Task to carry out:
Print the entries verbatim, leaving out the images they contain.

%%

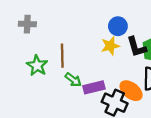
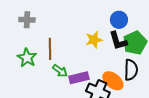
gray cross: (27, 24) -> (27, 20), moved
blue circle: (118, 26) -> (119, 20), moved

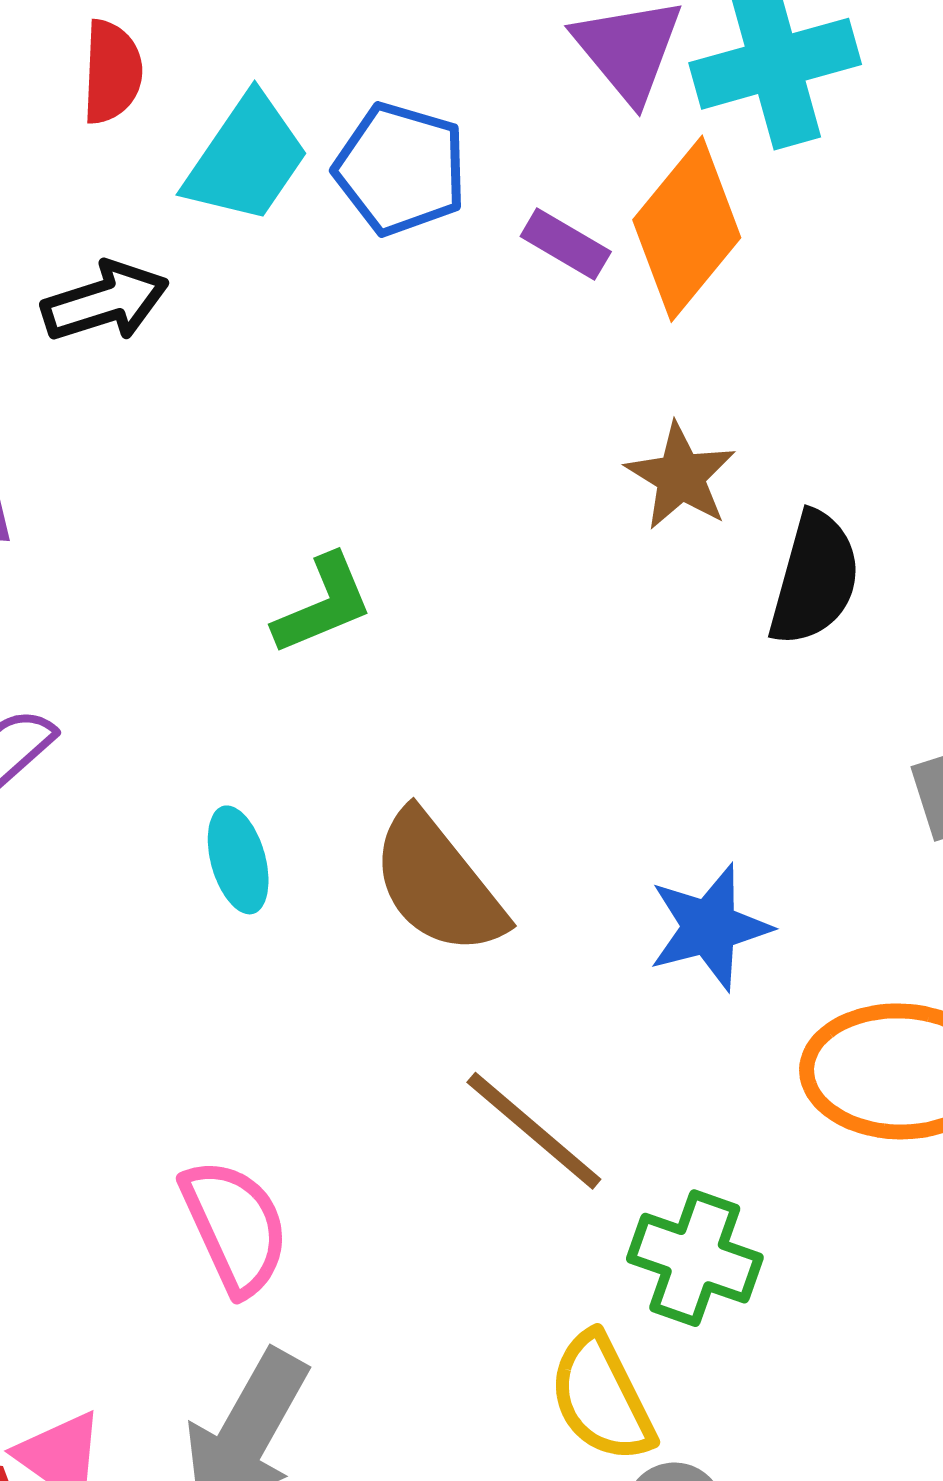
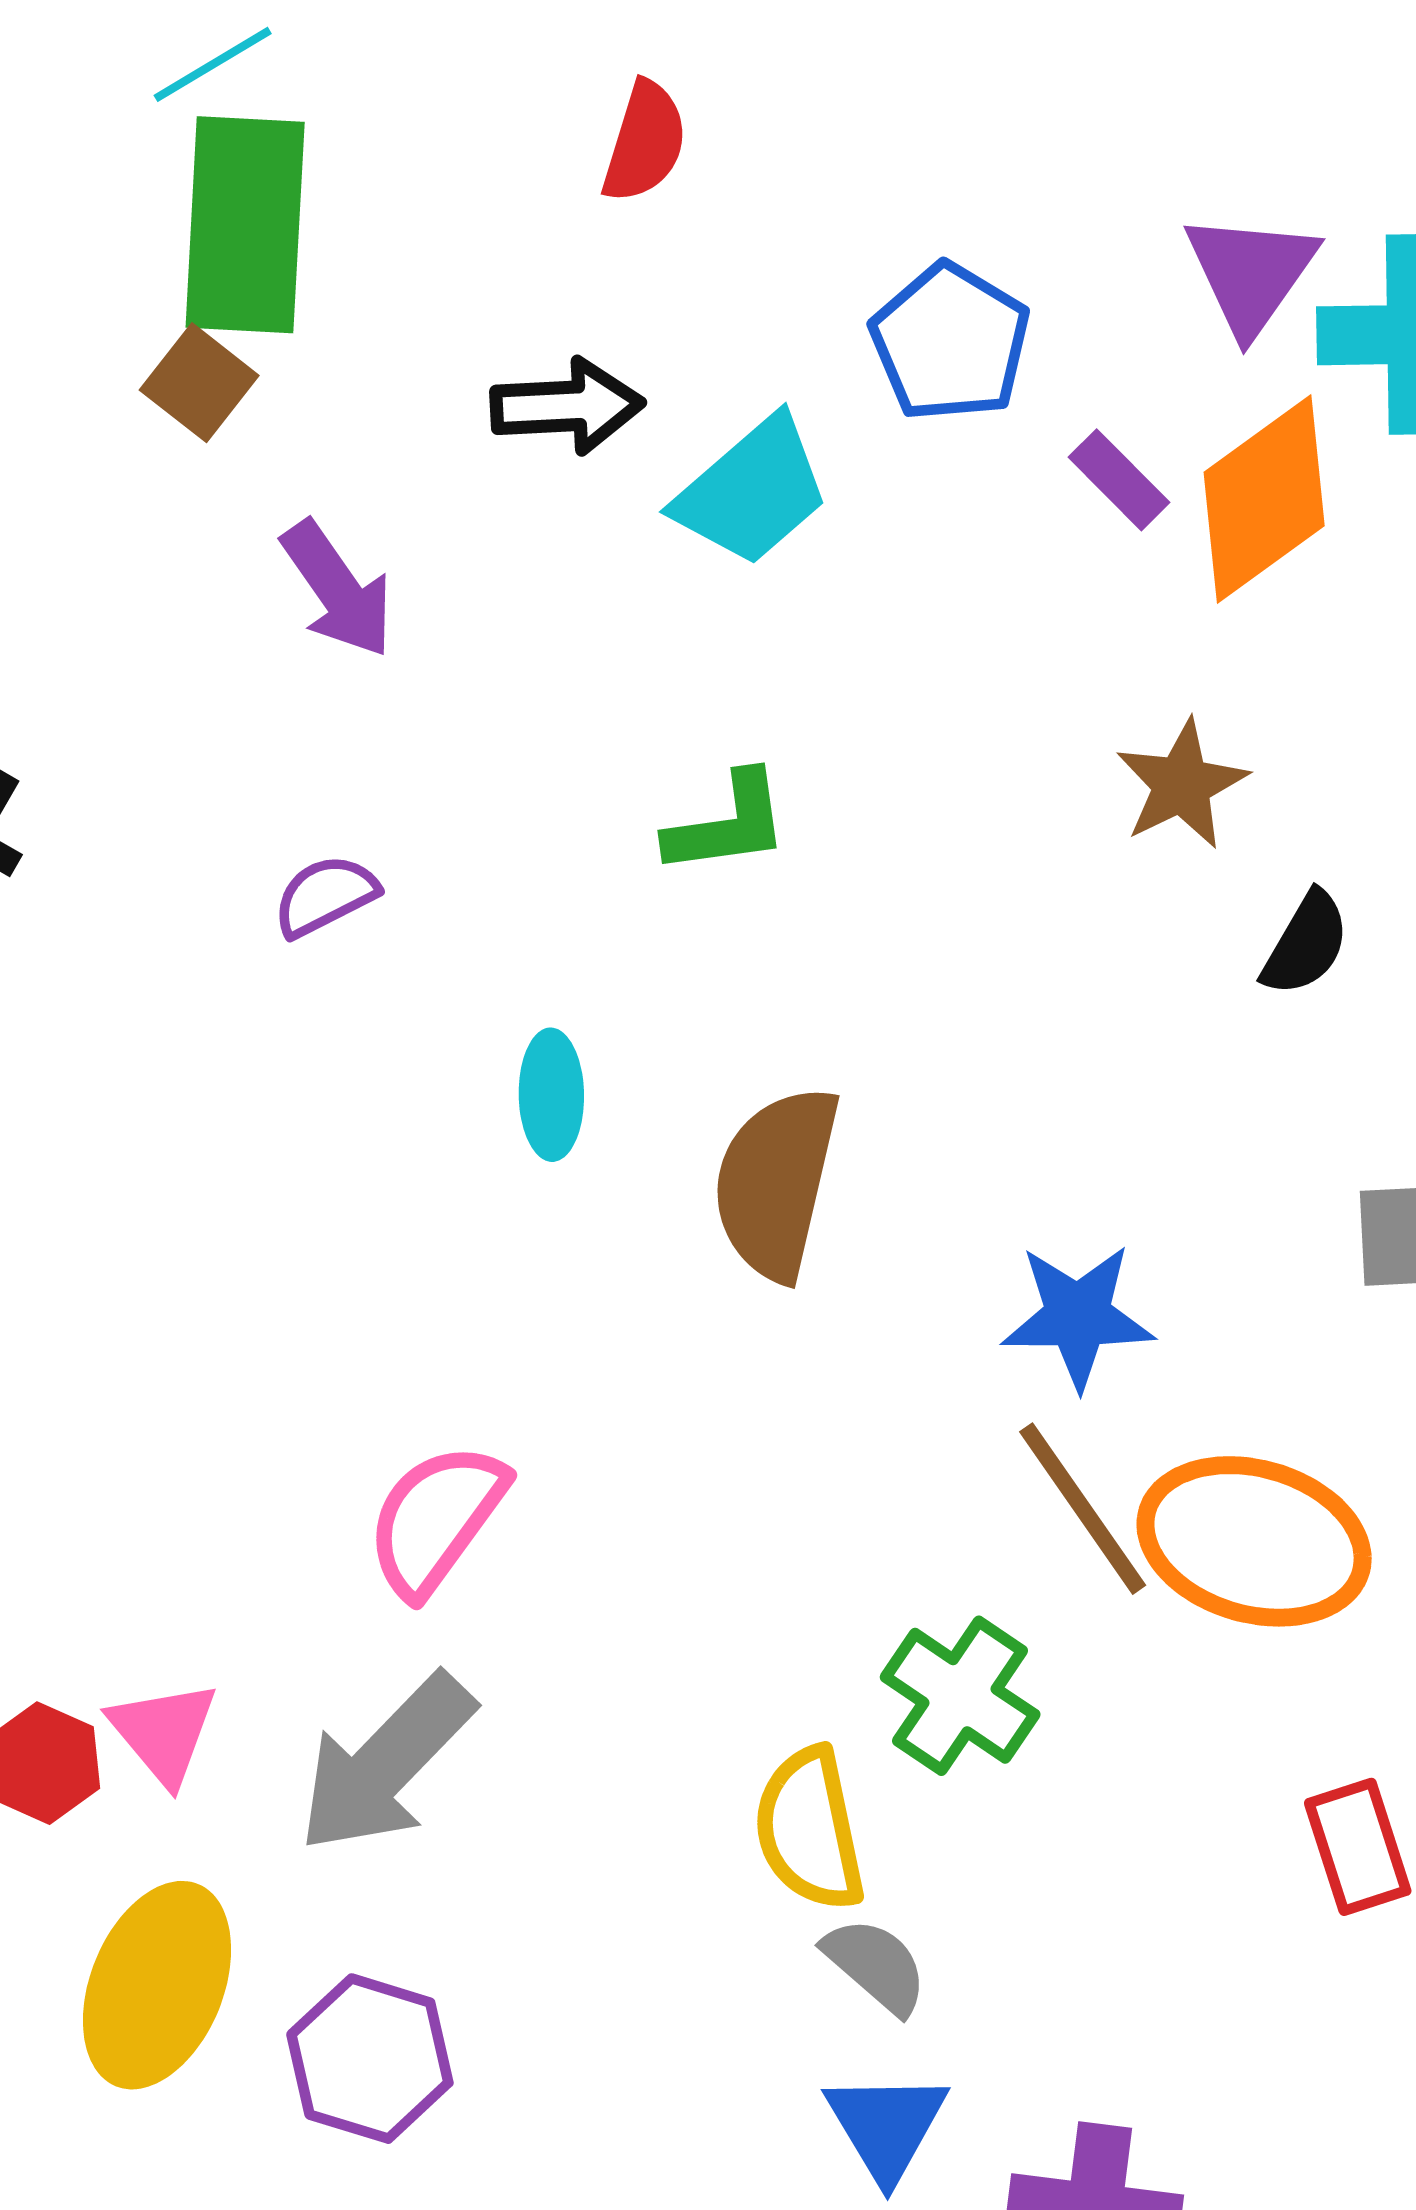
cyan trapezoid: (246, 159) -> (752, 491), moved
black semicircle: (815, 579) -> (1306, 944), size x0.7
brown semicircle: (438, 883) -> (776, 1183), turned 37
brown line: (534, 1131) -> (1083, 1509), moved
pink semicircle: (235, 1227) -> (436, 1519), turned -134

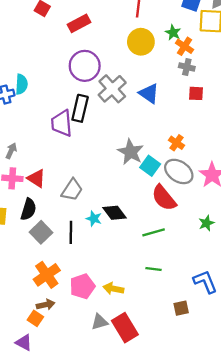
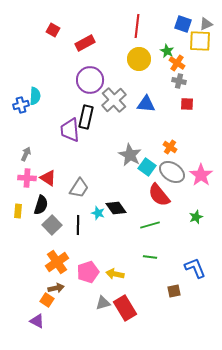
blue triangle: (149, 93) -> (146, 104), turned -30

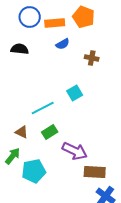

%%

Written solution:
gray cross: (27, 24) -> (27, 20), moved
blue circle: (118, 26) -> (119, 20), moved

cyan trapezoid: (246, 159) -> (752, 491), moved
black semicircle: (815, 579) -> (1306, 944), size x0.7
brown semicircle: (438, 883) -> (776, 1183), turned 37
brown line: (534, 1131) -> (1083, 1509), moved
pink semicircle: (235, 1227) -> (436, 1519), turned -134

blue triangle: (149, 93) -> (146, 104), turned -30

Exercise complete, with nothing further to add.